Job - Retype all of the entries exactly as they appear.

Object tracking data
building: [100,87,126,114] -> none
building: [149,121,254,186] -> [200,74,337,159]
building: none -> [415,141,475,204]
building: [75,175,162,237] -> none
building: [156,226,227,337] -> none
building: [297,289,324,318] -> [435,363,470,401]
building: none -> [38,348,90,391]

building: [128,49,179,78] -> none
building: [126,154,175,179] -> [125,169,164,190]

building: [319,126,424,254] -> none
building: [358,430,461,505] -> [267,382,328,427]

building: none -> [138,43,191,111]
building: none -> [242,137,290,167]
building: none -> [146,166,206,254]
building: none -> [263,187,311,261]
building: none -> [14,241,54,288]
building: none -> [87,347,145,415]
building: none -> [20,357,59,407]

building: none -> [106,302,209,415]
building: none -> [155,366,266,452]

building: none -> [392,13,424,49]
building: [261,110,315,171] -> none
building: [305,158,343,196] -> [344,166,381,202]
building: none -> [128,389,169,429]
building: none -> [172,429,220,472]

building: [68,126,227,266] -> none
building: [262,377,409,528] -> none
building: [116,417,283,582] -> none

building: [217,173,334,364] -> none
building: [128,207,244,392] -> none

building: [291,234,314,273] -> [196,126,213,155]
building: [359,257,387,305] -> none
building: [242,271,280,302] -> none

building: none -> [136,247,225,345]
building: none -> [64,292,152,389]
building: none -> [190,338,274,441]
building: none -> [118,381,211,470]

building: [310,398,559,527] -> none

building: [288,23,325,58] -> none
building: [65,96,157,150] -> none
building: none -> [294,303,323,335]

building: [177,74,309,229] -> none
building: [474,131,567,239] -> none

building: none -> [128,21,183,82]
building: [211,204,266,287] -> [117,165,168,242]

Solved problem -
building: [100,87,126,114] -> none
building: [149,121,254,186] -> [200,74,337,159]
building: none -> [415,141,475,204]
building: [75,175,162,237] -> none
building: [156,226,227,337] -> none
building: [297,289,324,318] -> [435,363,470,401]
building: none -> [38,348,90,391]

building: [128,49,179,78] -> none
building: [126,154,175,179] -> [125,169,164,190]

building: [319,126,424,254] -> none
building: [358,430,461,505] -> [267,382,328,427]

building: none -> [138,43,191,111]
building: none -> [242,137,290,167]
building: none -> [146,166,206,254]
building: none -> [263,187,311,261]
building: none -> [14,241,54,288]
building: none -> [87,347,145,415]
building: none -> [20,357,59,407]

building: none -> [106,302,209,415]
building: none -> [155,366,266,452]

building: none -> [392,13,424,49]
building: [261,110,315,171] -> none
building: [305,158,343,196] -> [344,166,381,202]
building: none -> [128,389,169,429]
building: none -> [172,429,220,472]

building: [68,126,227,266] -> none
building: [262,377,409,528] -> none
building: [116,417,283,582] -> none

building: [217,173,334,364] -> none
building: [128,207,244,392] -> none

building: [291,234,314,273] -> [196,126,213,155]
building: [359,257,387,305] -> none
building: [242,271,280,302] -> none

building: none -> [136,247,225,345]
building: none -> [64,292,152,389]
building: none -> [190,338,274,441]
building: none -> [118,381,211,470]

building: [310,398,559,527] -> none

building: [288,23,325,58] -> none
building: [65,96,157,150] -> none
building: none -> [294,303,323,335]

building: [177,74,309,229] -> none
building: [474,131,567,239] -> none

building: none -> [128,21,183,82]
building: [211,204,266,287] -> [117,165,168,242]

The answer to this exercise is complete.